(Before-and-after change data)

BEGIN

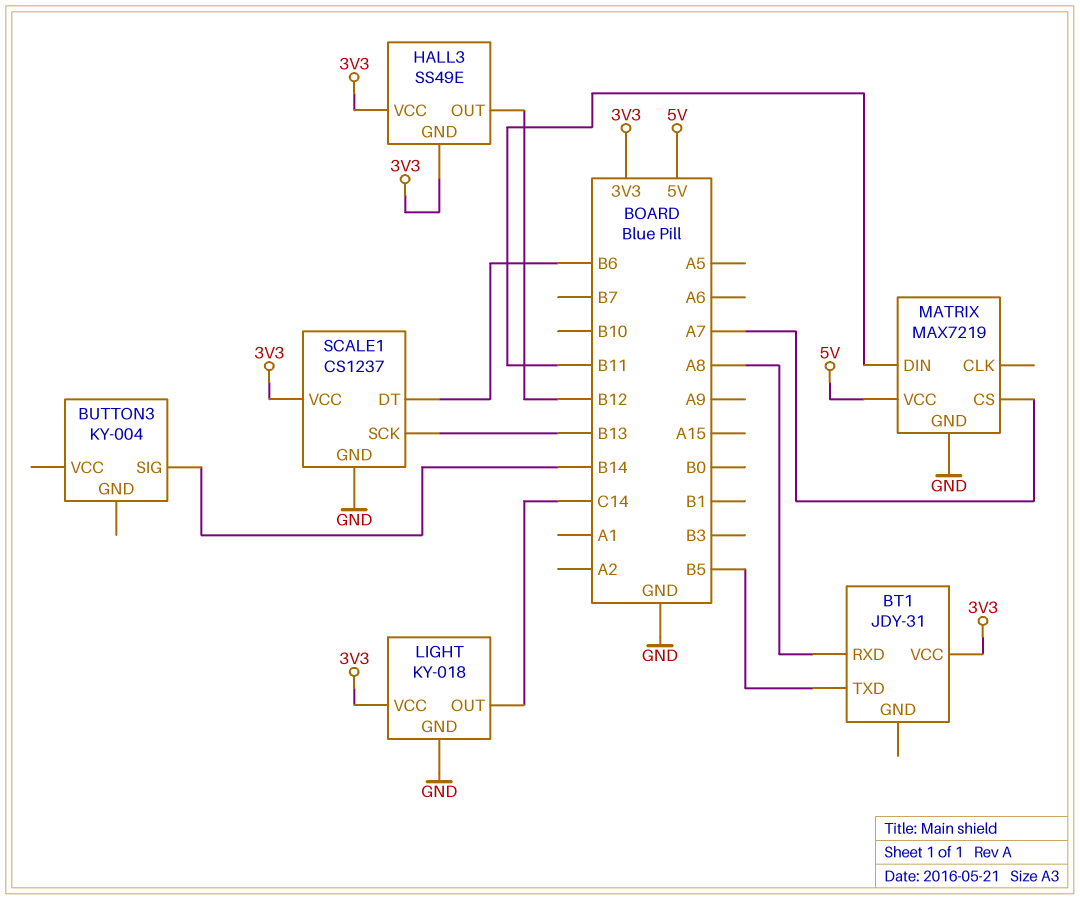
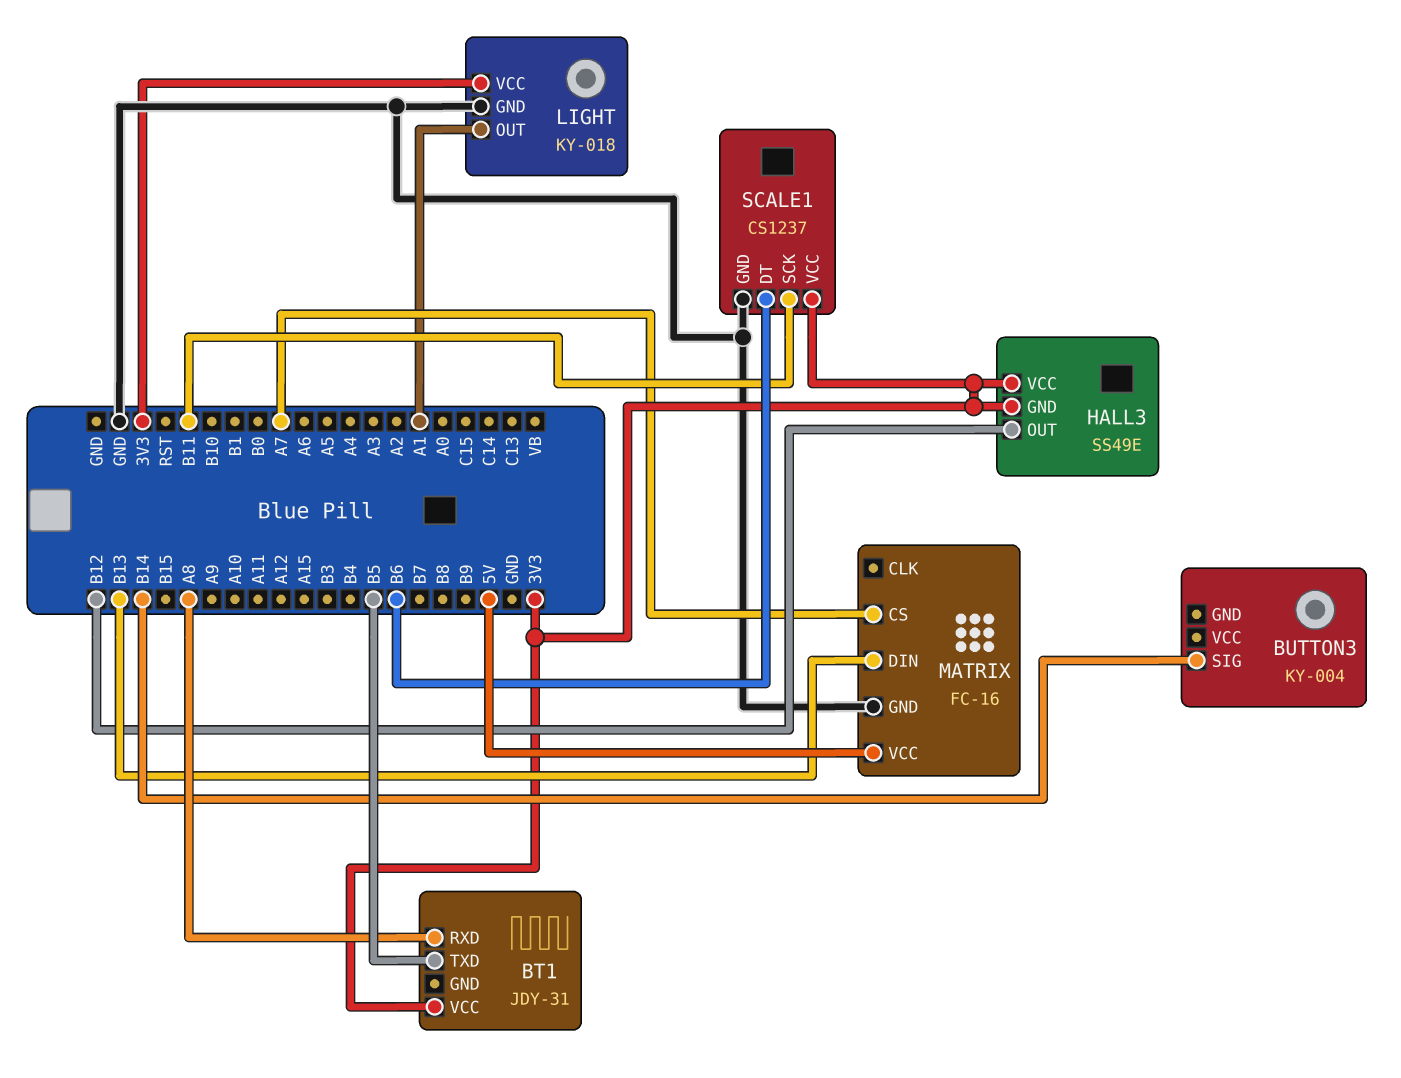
LIGHT pin OUT: C14 -> A1
MATRIX: MAX7219 -> FC-16
MATRIX pin DIN: B11 -> B13
SCALE1 pin SCK: B13 -> B11

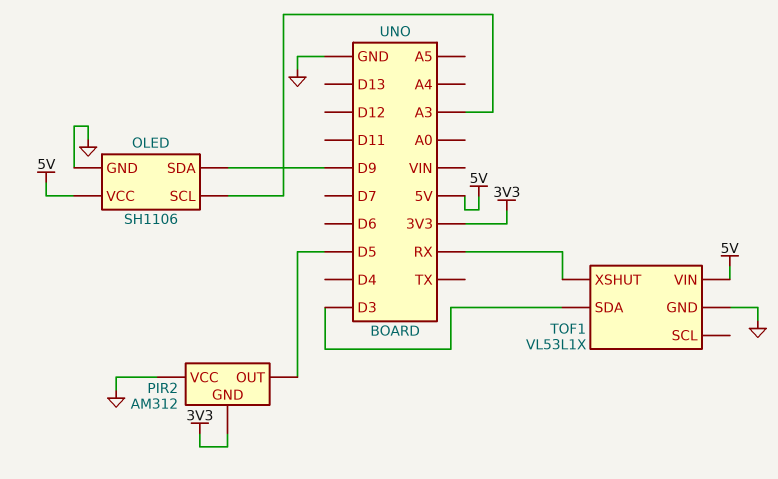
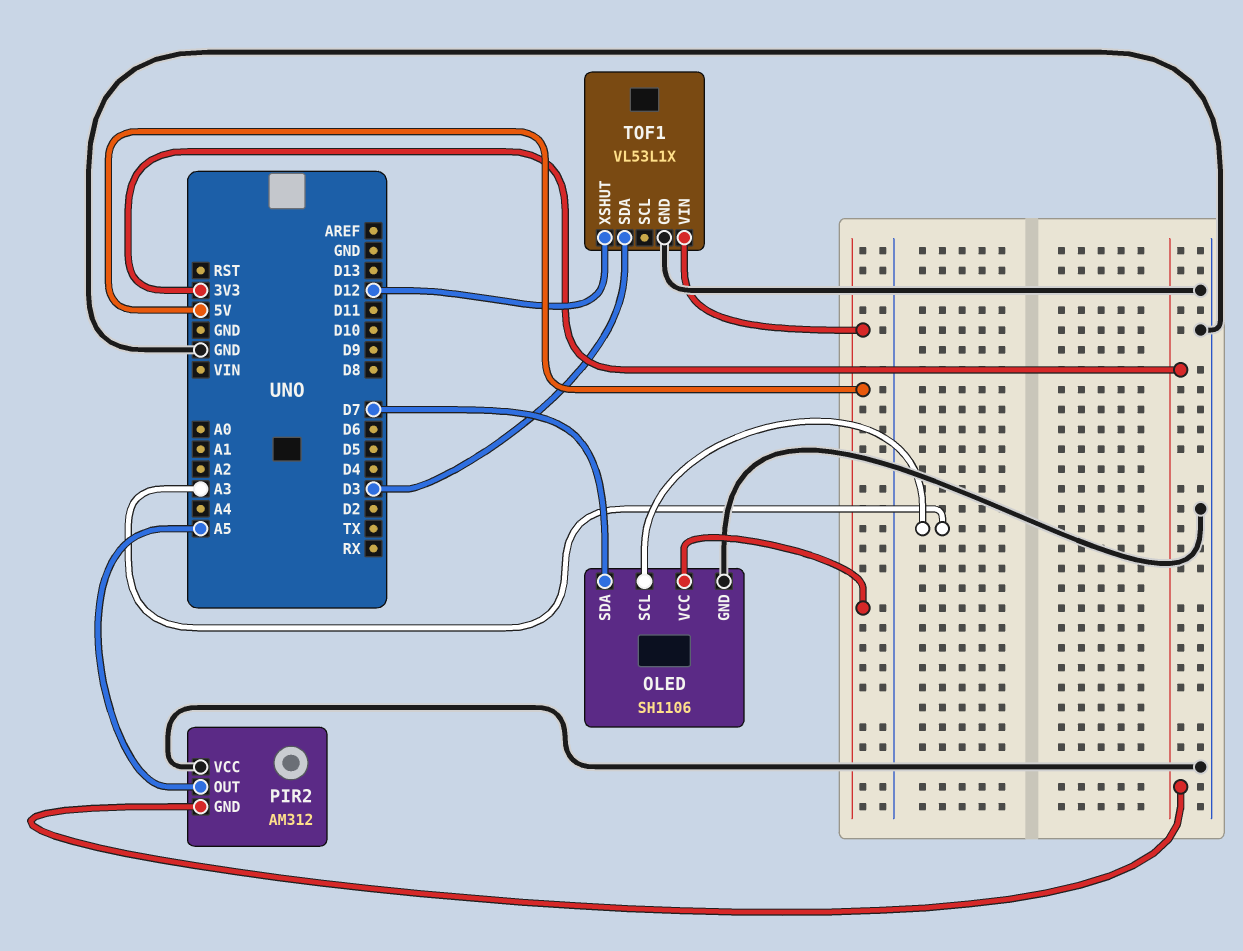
OLED pin SDA: D9 -> D7
PIR2 pin OUT: D5 -> A5
TOF1 pin XSHUT: RX -> D12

END

Take from the entries every line that has the string "MATRIX".

▸ Reply to the exercise
MATRIX: MAX7219 -> FC-16
MATRIX pin DIN: B11 -> B13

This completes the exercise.